▶ _Exercise_
Write the listing below out again word for word, without a single picture.

▶ _Information shown_
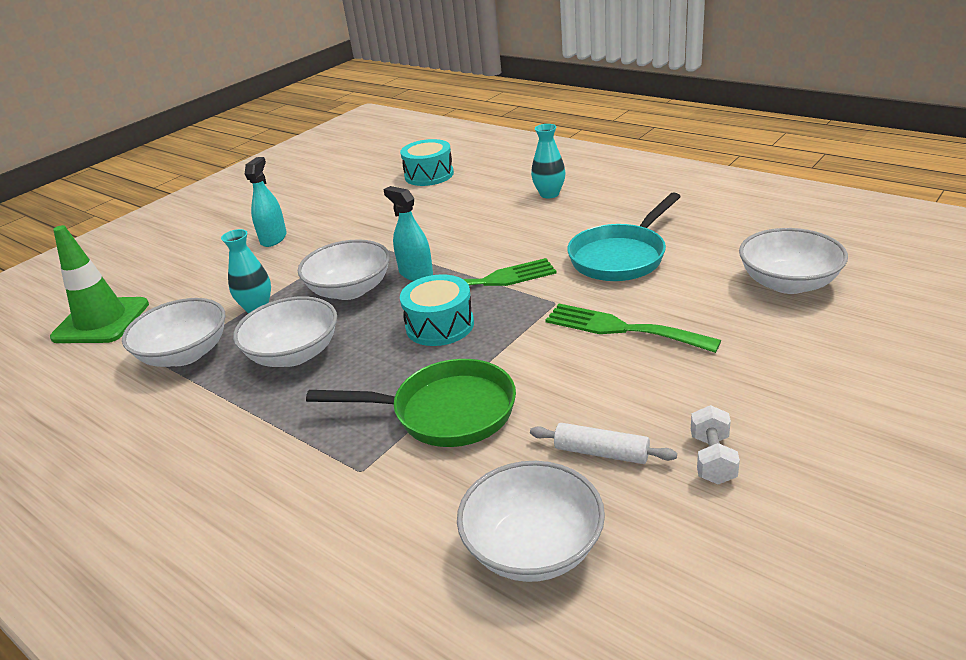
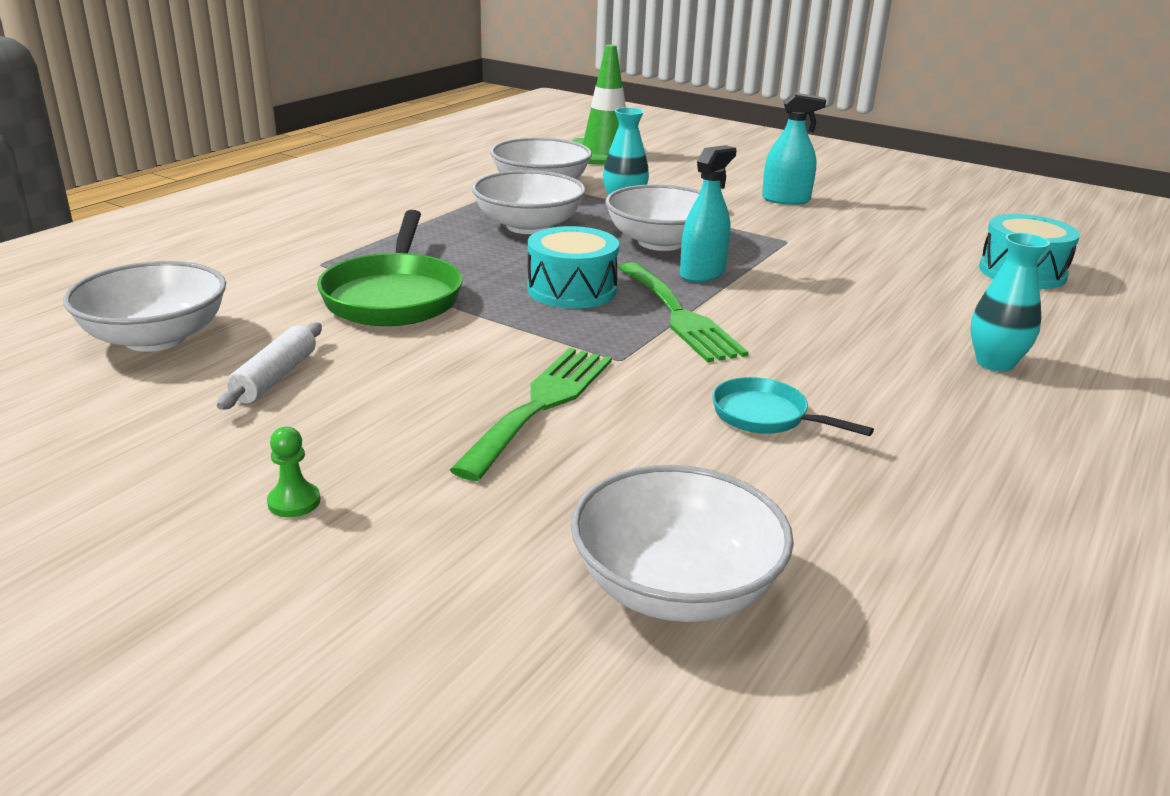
camera: 80 degrees right, 5 degrees down
(621, 257) = (766, 416): turquoise pan -> turquoise pan, size x0.55
(712, 459) = (218, 447): white dumbbell -> none
(765, 410) = (294, 502): none -> green pawn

▶ _Problem solution_
camera: 80 degrees right, 5 degrees down
(621, 257) = (766, 416): turquoise pan -> turquoise pan, size x0.55
(712, 459) = (218, 447): white dumbbell -> none
(765, 410) = (294, 502): none -> green pawn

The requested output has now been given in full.